An exact transcription of all the data is required, with every image removed.

====== Task input

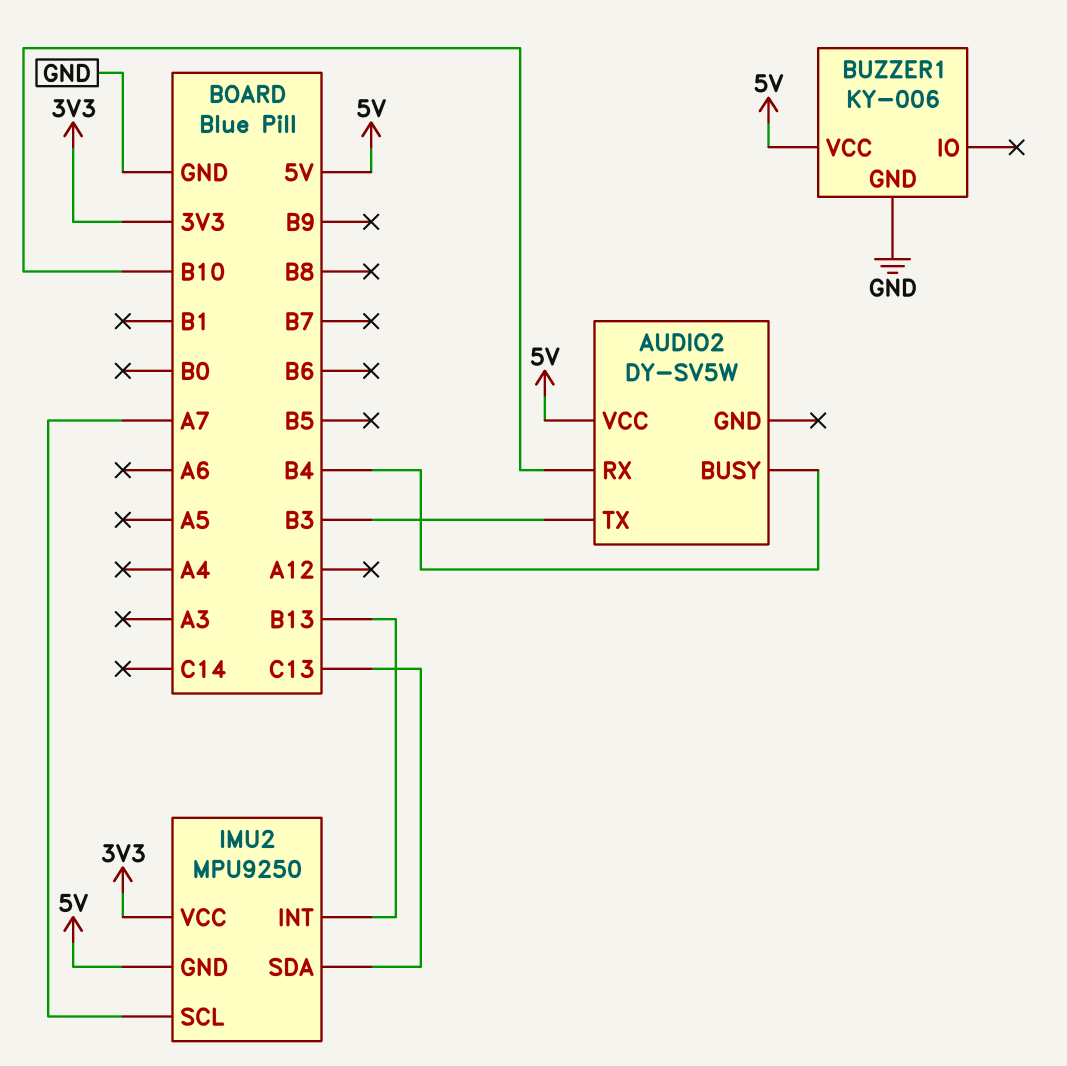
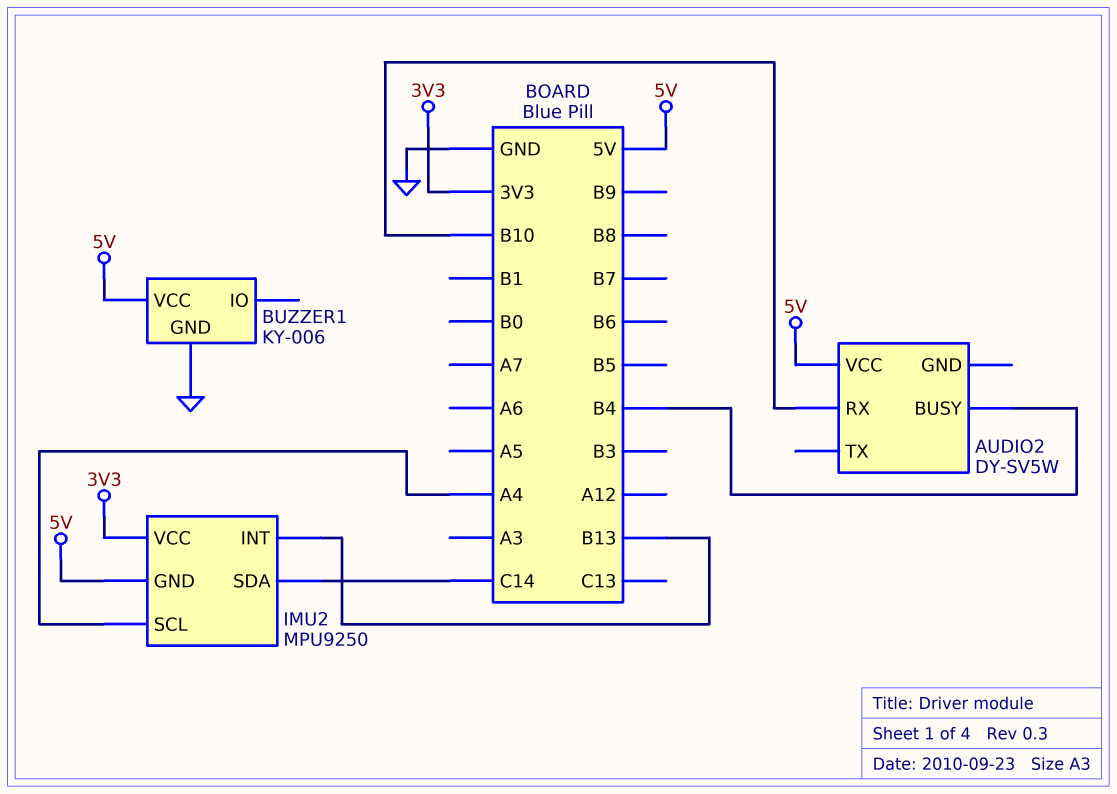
AUDIO2 pin TX: B3 -> none
IMU2 pin SCL: A7 -> A4
IMU2 pin SDA: C13 -> C14

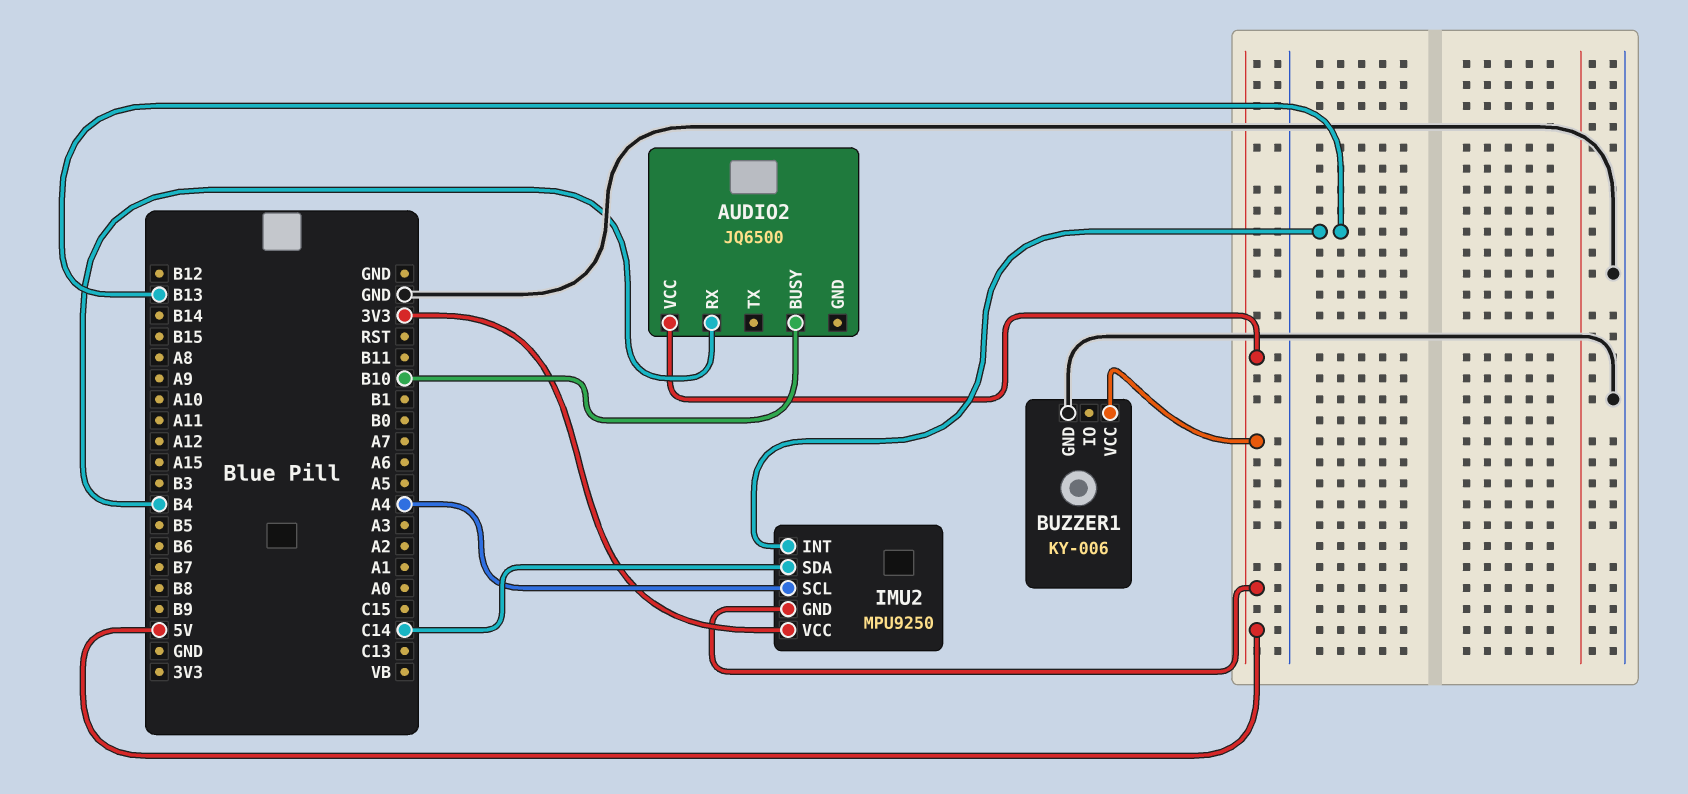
AUDIO2: DY-SV5W -> JQ6500
AUDIO2 pin BUSY: B4 -> B10
AUDIO2 pin RX: B10 -> B4

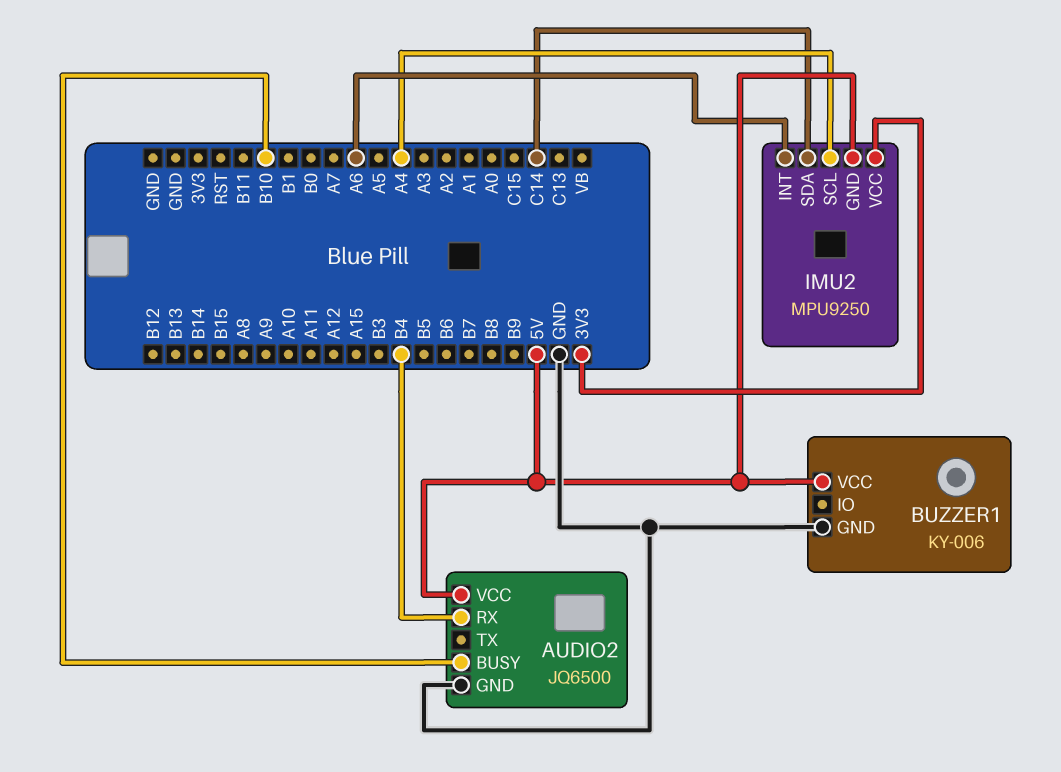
AUDIO2 pin GND: none -> GND
IMU2 pin INT: B13 -> A6

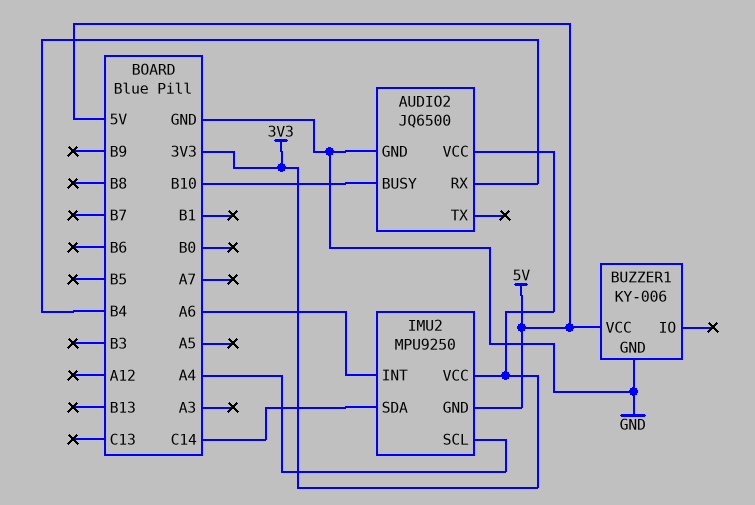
AUDIO2 pin VCC: 5V -> 3V3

============

### Your solution:
AUDIO2 pin TX: B3 -> none
IMU2 pin SCL: A7 -> A4
IMU2 pin SDA: C13 -> C14

AUDIO2: DY-SV5W -> JQ6500
AUDIO2 pin BUSY: B4 -> B10
AUDIO2 pin RX: B10 -> B4

AUDIO2 pin GND: none -> GND
IMU2 pin INT: B13 -> A6

AUDIO2 pin VCC: 5V -> 3V3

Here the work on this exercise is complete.